[WHAT IS REQUIRED] Output, exactly as written, the lines below starting at the line containing "cyan hexagon: (196, 94) -> (165, 94), moved" and ending at the line containing "gray triangle: (166, 242)". Drop the pictures and keep both end lines.

[Records from a dataset]

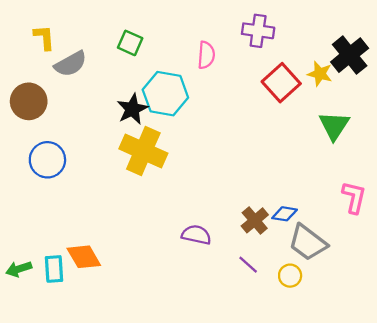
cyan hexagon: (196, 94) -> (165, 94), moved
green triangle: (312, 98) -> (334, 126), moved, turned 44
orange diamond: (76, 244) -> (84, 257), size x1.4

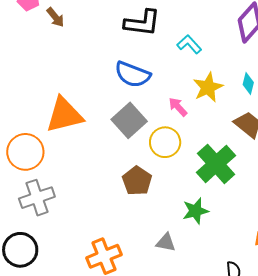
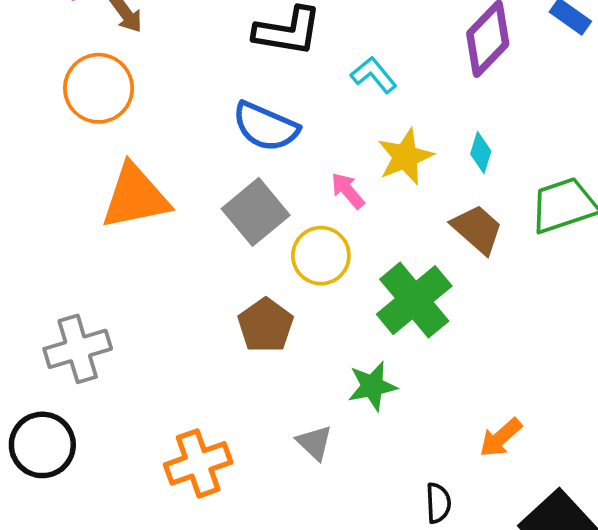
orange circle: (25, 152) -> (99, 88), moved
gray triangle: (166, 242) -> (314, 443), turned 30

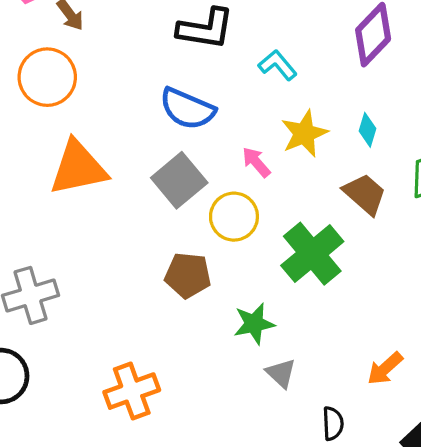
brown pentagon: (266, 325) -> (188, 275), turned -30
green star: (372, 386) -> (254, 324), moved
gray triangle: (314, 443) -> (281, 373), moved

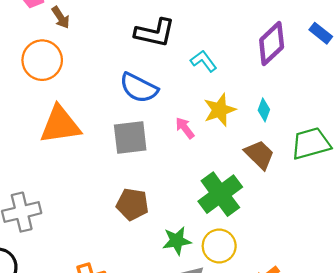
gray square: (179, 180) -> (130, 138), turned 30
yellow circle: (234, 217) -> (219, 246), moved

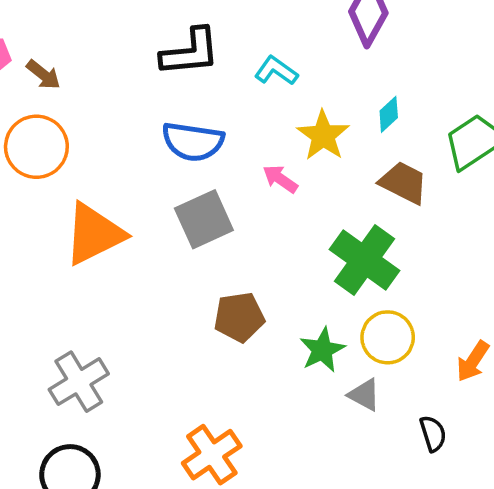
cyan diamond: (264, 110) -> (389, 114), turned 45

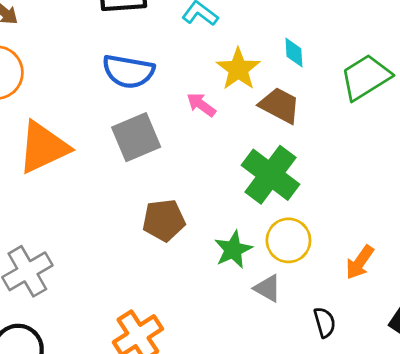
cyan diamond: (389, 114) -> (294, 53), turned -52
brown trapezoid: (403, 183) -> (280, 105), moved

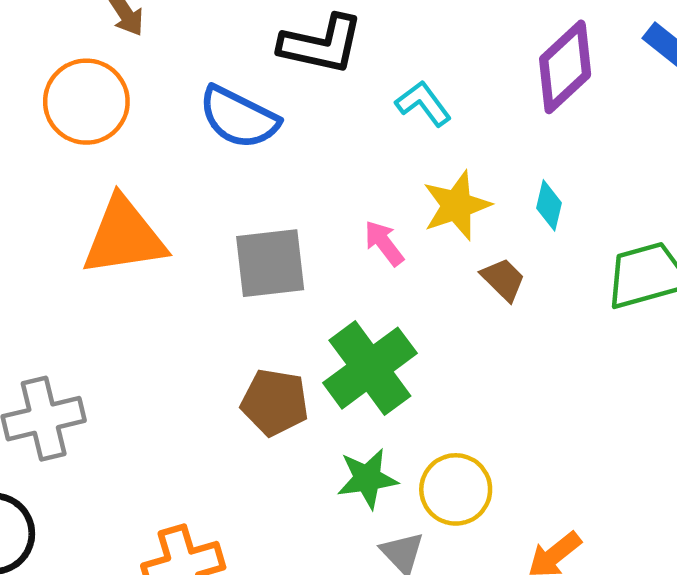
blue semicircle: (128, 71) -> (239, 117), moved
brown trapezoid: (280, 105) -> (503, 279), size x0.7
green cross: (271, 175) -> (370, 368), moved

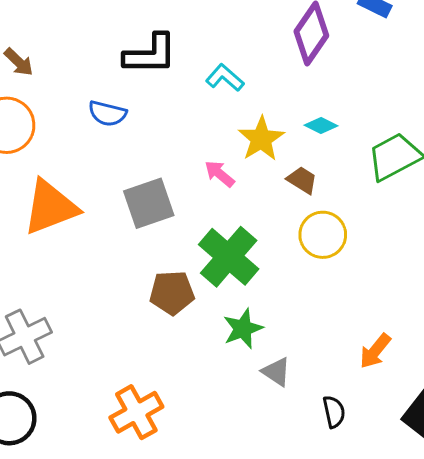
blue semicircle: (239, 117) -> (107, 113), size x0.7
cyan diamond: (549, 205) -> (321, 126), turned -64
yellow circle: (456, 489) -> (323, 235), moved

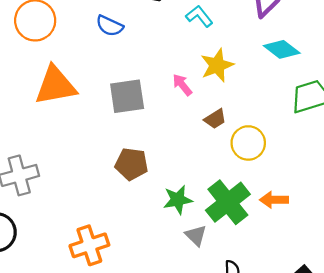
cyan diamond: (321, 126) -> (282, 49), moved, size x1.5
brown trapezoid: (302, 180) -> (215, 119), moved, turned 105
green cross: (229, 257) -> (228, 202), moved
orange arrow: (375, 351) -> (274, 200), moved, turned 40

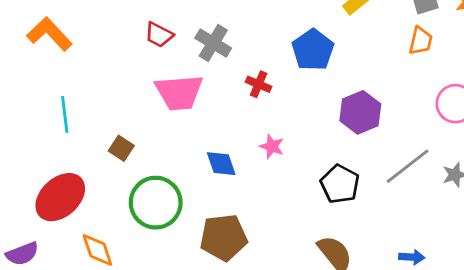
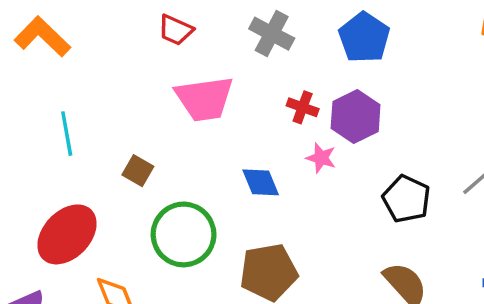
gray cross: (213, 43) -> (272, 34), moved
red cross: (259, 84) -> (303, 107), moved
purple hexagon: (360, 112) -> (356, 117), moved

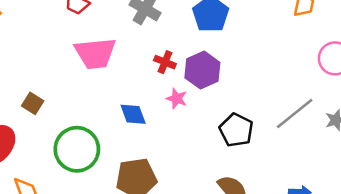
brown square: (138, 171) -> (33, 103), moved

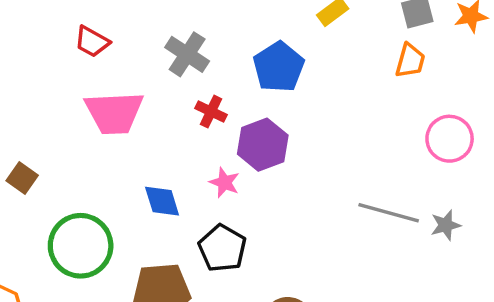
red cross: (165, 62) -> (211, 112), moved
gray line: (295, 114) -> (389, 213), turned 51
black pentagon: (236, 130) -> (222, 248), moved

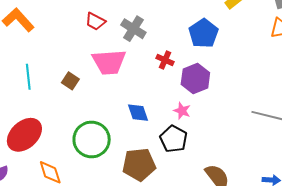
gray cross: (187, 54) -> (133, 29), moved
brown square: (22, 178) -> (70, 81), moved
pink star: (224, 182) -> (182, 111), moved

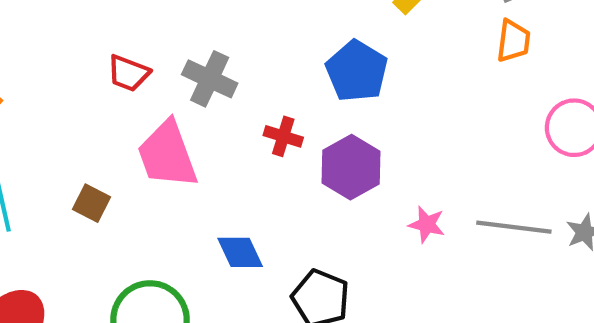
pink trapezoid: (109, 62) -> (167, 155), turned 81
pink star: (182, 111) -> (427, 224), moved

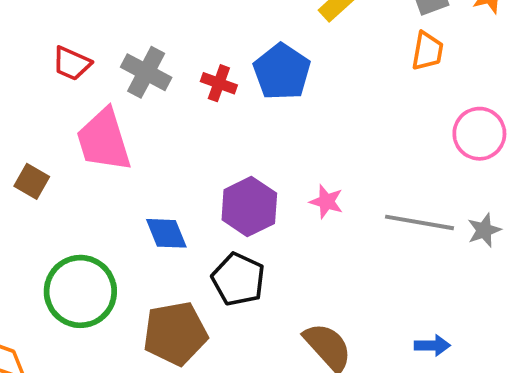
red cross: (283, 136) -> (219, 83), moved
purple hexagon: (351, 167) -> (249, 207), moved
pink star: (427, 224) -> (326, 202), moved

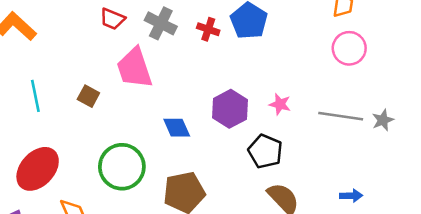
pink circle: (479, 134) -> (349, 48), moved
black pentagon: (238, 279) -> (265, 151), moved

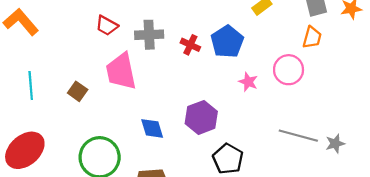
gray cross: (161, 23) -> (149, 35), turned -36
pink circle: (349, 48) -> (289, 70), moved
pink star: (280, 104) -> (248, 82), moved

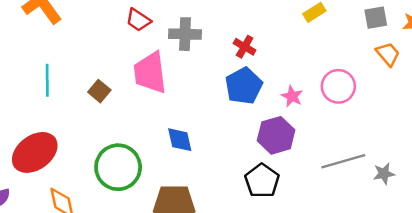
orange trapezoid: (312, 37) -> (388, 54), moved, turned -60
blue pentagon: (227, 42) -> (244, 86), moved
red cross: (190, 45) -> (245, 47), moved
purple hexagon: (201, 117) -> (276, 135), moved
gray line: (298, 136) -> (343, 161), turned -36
---
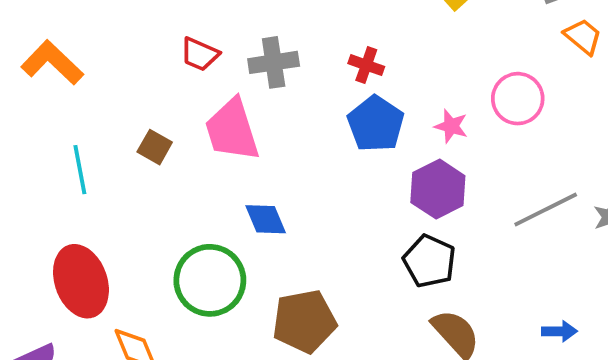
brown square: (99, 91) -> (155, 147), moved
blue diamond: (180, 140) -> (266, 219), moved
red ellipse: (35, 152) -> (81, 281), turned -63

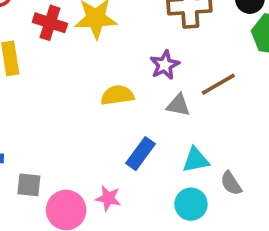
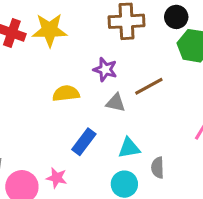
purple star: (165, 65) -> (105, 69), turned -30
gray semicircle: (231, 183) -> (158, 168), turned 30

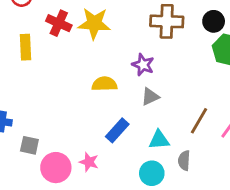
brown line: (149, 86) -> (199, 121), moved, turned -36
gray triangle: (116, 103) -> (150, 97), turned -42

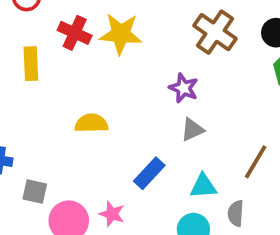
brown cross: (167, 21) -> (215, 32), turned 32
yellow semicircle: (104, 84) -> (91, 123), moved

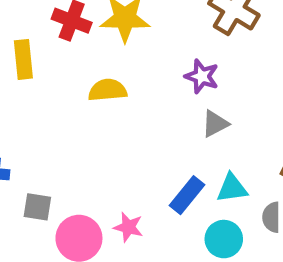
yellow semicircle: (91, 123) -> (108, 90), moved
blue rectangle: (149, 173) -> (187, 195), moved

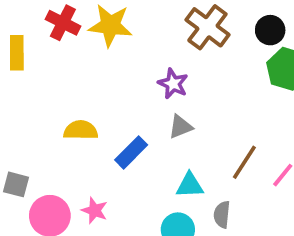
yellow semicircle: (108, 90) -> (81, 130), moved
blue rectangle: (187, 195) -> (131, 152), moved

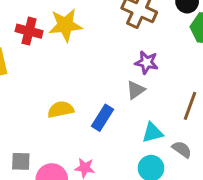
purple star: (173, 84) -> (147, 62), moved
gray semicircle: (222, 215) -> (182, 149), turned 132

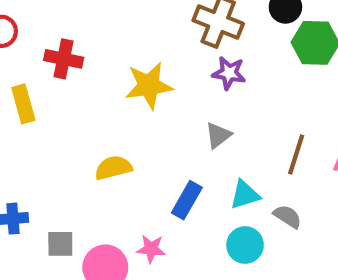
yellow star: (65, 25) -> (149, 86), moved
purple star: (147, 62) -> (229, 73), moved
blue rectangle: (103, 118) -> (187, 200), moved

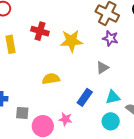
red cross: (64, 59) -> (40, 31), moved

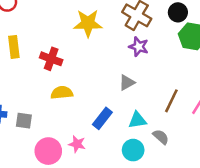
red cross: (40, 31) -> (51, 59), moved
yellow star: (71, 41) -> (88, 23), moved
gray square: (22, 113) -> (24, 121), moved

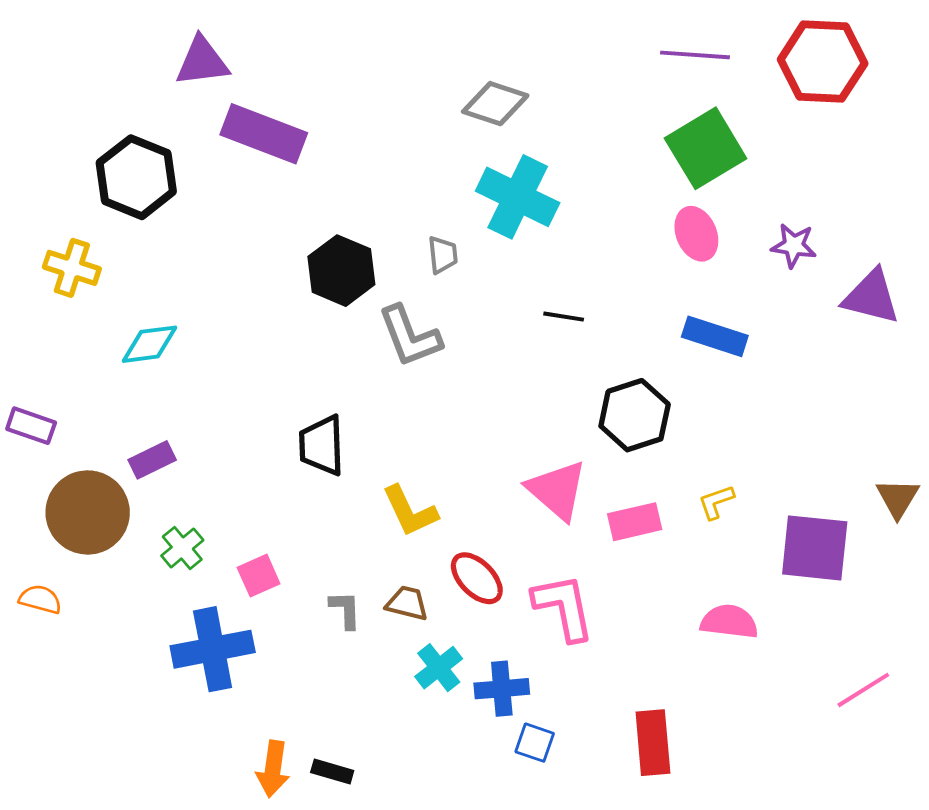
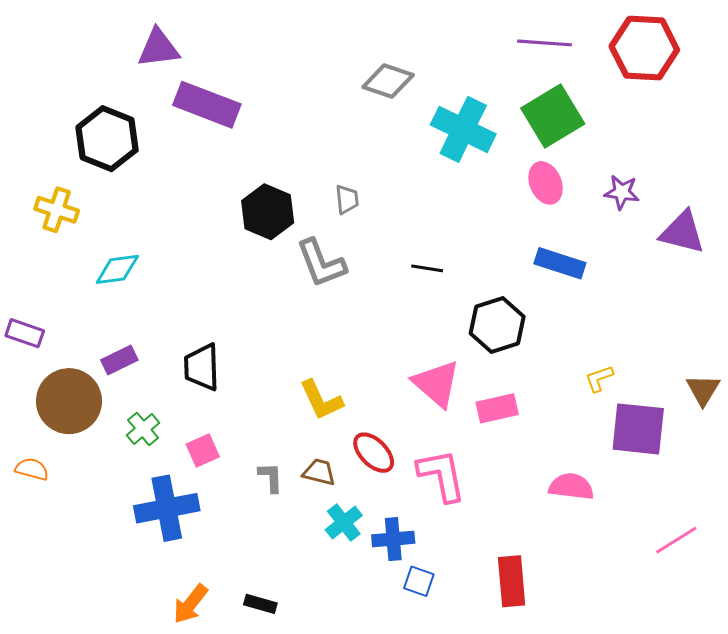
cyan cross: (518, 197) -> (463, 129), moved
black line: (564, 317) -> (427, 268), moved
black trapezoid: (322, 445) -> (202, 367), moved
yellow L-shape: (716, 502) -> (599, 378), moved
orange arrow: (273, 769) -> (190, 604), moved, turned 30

[SOLUTION]
cyan hexagon: (196, 94) -> (165, 94), moved
green triangle: (312, 98) -> (334, 126), moved, turned 44
orange diamond: (76, 244) -> (84, 257), size x1.4

orange circle: (25, 152) -> (99, 88), moved
gray triangle: (166, 242) -> (314, 443), turned 30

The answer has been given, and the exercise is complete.